**Task**
Where the line with "was: game pawn (golden)" appears below, start writing out lines exactly, and finish with the line with "was: fish figure (dark brown)", which is included; write out nothing else.

┄┄┄┄┄┄

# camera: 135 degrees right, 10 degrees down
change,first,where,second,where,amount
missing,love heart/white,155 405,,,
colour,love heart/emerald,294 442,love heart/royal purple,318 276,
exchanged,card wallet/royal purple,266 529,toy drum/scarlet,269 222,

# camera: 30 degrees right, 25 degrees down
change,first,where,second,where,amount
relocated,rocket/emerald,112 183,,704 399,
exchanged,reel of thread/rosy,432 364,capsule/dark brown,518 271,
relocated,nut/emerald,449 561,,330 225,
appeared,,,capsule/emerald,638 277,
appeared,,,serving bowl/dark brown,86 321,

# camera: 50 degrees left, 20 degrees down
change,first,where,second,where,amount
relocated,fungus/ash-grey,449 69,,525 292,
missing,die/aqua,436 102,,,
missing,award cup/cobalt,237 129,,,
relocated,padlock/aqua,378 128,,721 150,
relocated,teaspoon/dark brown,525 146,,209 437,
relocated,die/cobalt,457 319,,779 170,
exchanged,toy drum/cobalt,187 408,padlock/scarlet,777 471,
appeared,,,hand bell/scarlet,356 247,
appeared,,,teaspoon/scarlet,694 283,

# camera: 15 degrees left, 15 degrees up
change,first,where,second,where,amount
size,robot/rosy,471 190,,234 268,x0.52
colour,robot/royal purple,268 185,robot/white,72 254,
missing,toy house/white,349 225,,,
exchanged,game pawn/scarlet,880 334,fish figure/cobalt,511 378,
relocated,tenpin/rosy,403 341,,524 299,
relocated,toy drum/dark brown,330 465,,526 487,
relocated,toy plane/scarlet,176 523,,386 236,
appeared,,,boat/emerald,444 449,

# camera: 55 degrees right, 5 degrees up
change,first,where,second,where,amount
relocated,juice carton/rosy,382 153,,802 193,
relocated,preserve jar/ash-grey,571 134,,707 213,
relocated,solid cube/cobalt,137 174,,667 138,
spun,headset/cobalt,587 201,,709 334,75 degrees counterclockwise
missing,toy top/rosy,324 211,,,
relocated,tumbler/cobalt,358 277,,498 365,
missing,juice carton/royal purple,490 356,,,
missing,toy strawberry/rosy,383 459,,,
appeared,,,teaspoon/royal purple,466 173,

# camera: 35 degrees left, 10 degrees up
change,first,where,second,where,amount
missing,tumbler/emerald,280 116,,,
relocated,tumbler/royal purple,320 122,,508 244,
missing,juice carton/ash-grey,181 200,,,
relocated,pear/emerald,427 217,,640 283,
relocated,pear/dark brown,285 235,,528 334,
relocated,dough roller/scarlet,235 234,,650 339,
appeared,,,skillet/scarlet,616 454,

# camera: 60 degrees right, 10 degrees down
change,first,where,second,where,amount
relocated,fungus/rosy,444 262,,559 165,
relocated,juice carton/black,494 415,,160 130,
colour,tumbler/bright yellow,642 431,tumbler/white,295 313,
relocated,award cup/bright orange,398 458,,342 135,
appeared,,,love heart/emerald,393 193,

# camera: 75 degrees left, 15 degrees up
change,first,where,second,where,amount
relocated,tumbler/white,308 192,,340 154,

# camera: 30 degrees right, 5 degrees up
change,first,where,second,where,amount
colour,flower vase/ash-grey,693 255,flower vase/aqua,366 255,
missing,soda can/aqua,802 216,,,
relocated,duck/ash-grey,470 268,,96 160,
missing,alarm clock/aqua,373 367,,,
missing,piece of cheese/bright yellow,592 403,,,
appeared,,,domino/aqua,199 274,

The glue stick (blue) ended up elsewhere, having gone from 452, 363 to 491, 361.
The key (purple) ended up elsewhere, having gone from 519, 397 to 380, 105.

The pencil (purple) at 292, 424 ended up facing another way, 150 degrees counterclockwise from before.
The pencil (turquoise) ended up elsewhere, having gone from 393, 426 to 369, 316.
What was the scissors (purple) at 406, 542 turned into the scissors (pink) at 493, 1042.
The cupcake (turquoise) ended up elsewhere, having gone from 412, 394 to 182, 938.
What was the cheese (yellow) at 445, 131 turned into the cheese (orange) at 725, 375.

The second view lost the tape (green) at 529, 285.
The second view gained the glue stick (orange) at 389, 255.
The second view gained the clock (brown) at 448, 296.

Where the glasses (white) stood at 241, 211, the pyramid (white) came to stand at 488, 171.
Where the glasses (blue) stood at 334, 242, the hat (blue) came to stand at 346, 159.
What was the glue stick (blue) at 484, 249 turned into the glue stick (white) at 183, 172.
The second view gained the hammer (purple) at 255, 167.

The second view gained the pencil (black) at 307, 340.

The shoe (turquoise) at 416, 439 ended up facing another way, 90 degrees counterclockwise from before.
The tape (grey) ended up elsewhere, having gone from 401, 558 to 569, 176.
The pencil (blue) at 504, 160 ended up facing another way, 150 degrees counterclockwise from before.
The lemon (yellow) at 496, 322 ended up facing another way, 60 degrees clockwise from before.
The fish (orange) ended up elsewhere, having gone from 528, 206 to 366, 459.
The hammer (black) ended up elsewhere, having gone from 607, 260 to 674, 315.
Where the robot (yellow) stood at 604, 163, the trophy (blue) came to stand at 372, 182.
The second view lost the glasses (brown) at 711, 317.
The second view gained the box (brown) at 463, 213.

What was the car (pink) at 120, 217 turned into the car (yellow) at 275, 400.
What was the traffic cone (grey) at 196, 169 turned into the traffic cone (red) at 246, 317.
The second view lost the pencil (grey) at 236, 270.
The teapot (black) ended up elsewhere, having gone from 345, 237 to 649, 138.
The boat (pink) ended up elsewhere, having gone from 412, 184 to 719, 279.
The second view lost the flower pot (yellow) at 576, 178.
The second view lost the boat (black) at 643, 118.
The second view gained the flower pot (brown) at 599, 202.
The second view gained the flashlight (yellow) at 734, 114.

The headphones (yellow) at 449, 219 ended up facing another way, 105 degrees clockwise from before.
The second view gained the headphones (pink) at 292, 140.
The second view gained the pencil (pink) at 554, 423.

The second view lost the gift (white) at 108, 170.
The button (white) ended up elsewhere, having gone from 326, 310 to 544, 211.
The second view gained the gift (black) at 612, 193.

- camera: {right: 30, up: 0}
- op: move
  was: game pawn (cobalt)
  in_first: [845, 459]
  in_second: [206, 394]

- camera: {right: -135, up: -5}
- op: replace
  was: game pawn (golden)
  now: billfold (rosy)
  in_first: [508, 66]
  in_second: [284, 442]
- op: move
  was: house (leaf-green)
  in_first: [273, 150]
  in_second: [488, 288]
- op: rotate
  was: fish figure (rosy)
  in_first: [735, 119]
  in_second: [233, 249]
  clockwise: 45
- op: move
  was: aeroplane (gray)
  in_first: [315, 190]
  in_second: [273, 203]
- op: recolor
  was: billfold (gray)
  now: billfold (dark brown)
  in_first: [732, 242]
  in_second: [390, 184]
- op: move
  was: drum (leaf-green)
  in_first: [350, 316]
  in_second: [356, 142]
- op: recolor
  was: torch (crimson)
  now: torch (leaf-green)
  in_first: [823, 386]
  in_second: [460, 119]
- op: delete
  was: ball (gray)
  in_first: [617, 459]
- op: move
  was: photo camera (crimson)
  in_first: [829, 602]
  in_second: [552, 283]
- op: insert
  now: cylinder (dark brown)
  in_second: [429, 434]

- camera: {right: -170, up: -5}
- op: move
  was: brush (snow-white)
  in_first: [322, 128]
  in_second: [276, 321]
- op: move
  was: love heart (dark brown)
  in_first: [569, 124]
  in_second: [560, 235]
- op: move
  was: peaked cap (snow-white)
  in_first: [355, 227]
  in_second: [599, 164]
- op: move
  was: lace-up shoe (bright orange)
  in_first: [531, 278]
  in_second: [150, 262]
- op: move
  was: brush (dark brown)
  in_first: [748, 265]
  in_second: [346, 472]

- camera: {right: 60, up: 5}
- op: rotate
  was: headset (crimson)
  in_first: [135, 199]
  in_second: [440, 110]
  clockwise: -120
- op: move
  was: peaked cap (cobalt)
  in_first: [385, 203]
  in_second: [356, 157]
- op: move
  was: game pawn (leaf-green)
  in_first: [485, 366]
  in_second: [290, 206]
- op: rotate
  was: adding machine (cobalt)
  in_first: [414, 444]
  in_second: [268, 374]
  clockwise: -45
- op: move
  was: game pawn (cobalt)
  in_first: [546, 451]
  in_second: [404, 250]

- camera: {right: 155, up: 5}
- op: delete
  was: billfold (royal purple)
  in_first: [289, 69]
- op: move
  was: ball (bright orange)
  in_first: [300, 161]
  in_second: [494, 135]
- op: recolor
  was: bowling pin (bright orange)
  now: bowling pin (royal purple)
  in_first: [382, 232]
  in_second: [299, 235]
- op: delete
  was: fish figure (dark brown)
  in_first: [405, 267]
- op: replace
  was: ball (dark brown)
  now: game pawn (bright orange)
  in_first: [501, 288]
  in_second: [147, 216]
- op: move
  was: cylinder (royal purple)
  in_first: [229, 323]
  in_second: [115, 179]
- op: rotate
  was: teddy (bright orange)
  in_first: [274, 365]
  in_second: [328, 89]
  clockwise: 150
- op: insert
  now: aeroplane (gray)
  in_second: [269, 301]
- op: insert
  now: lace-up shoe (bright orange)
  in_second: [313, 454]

┄┄┄┄┄┄

**Output for this exercise**
  was: game pawn (golden)
  now: billfold (rosy)
  in_first: [508, 66]
  in_second: [284, 442]
- op: move
  was: house (leaf-green)
  in_first: [273, 150]
  in_second: [488, 288]
- op: rotate
  was: fish figure (rosy)
  in_first: [735, 119]
  in_second: [233, 249]
  clockwise: 45
- op: move
  was: aeroplane (gray)
  in_first: [315, 190]
  in_second: [273, 203]
- op: recolor
  was: billfold (gray)
  now: billfold (dark brown)
  in_first: [732, 242]
  in_second: [390, 184]
- op: move
  was: drum (leaf-green)
  in_first: [350, 316]
  in_second: [356, 142]
- op: recolor
  was: torch (crimson)
  now: torch (leaf-green)
  in_first: [823, 386]
  in_second: [460, 119]
- op: delete
  was: ball (gray)
  in_first: [617, 459]
- op: move
  was: photo camera (crimson)
  in_first: [829, 602]
  in_second: [552, 283]
- op: insert
  now: cylinder (dark brown)
  in_second: [429, 434]

- camera: {right: -170, up: -5}
- op: move
  was: brush (snow-white)
  in_first: [322, 128]
  in_second: [276, 321]
- op: move
  was: love heart (dark brown)
  in_first: [569, 124]
  in_second: [560, 235]
- op: move
  was: peaked cap (snow-white)
  in_first: [355, 227]
  in_second: [599, 164]
- op: move
  was: lace-up shoe (bright orange)
  in_first: [531, 278]
  in_second: [150, 262]
- op: move
  was: brush (dark brown)
  in_first: [748, 265]
  in_second: [346, 472]

- camera: {right: 60, up: 5}
- op: rotate
  was: headset (crimson)
  in_first: [135, 199]
  in_second: [440, 110]
  clockwise: -120
- op: move
  was: peaked cap (cobalt)
  in_first: [385, 203]
  in_second: [356, 157]
- op: move
  was: game pawn (leaf-green)
  in_first: [485, 366]
  in_second: [290, 206]
- op: rotate
  was: adding machine (cobalt)
  in_first: [414, 444]
  in_second: [268, 374]
  clockwise: -45
- op: move
  was: game pawn (cobalt)
  in_first: [546, 451]
  in_second: [404, 250]

- camera: {right: 155, up: 5}
- op: delete
  was: billfold (royal purple)
  in_first: [289, 69]
- op: move
  was: ball (bright orange)
  in_first: [300, 161]
  in_second: [494, 135]
- op: recolor
  was: bowling pin (bright orange)
  now: bowling pin (royal purple)
  in_first: [382, 232]
  in_second: [299, 235]
- op: delete
  was: fish figure (dark brown)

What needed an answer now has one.